_Exercise_
From the line that contains "none -> yellow brick E9:F9 level 1" to the end of the entries, copy each line exactly, though the pictures stay out.

_Image sets with object changes_

● ● ● ●

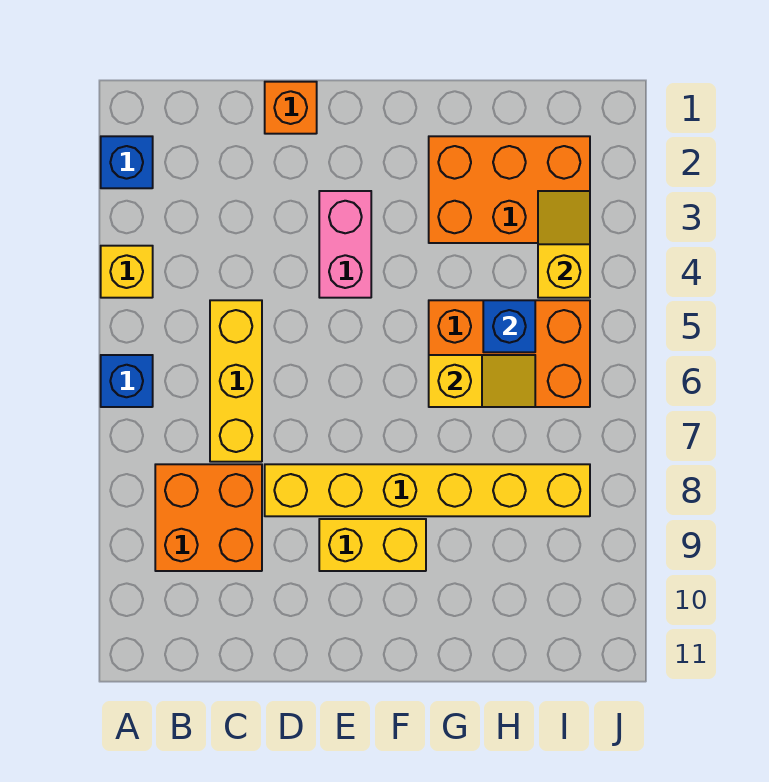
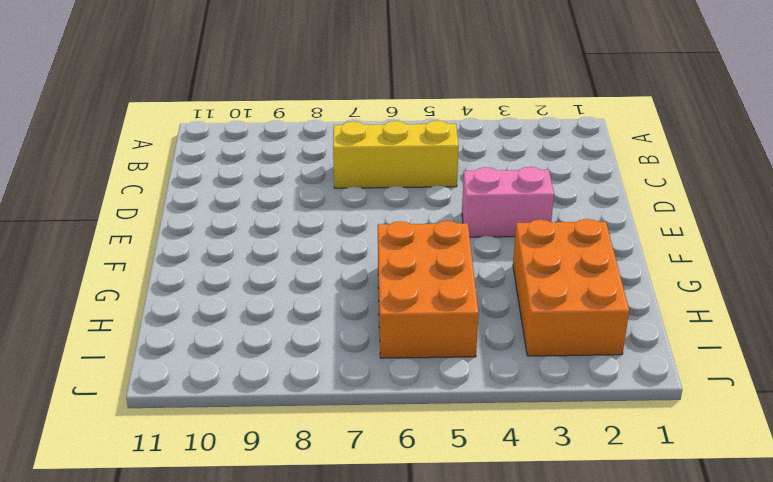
none -> blue brick A2 level 1
none -> yellow brick A4 level 1
none -> blue brick A6 level 1

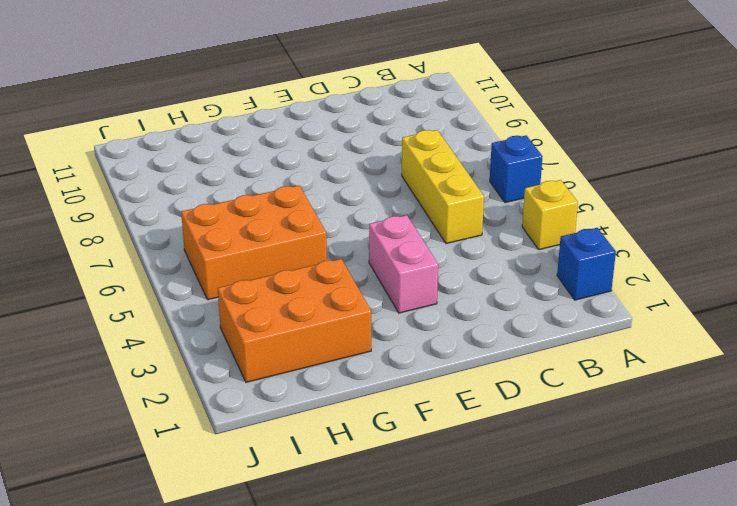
none -> orange brick B8:C9 level 1
none -> orange brick D1 level 1
none -> yellow brick D8:I8 level 1

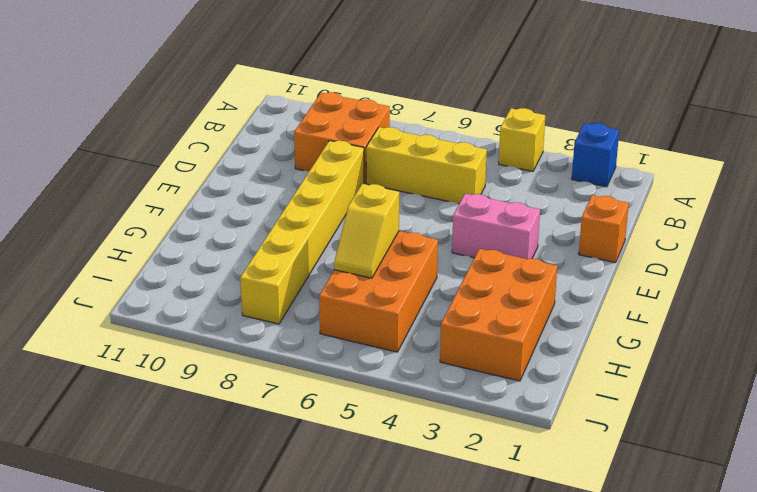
none -> blue brick A6 level 1
none -> yellow brick E9:F9 level 1
none -> blue brick H5 level 2

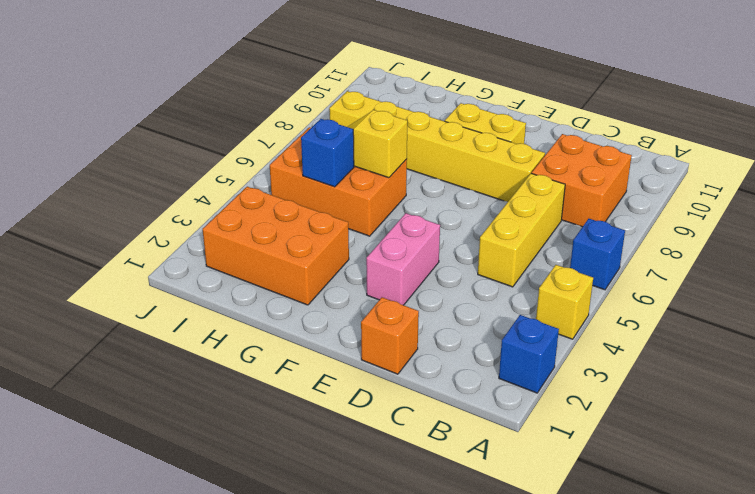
none -> yellow slope I3:I4 level 2 top 4

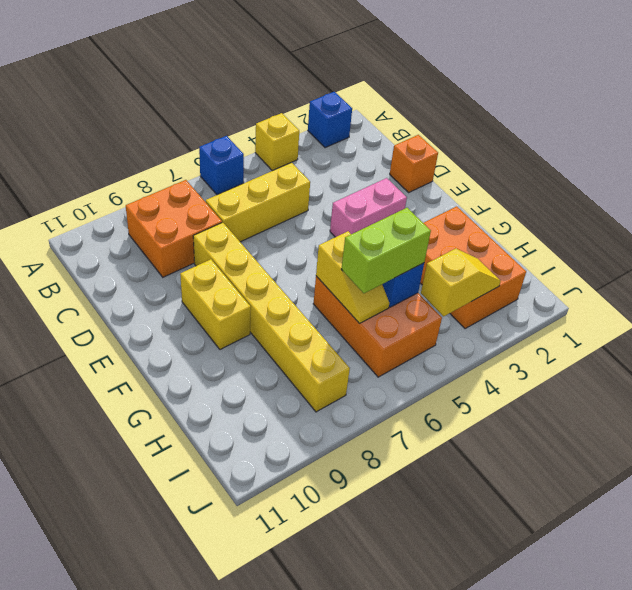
lime brick H5:H6 level 3 -> none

● ● ● ●

_Result of the exercise_
none -> yellow brick E9:F9 level 1
none -> blue brick H5 level 2

none -> yellow slope I3:I4 level 2 top 4

lime brick H5:H6 level 3 -> none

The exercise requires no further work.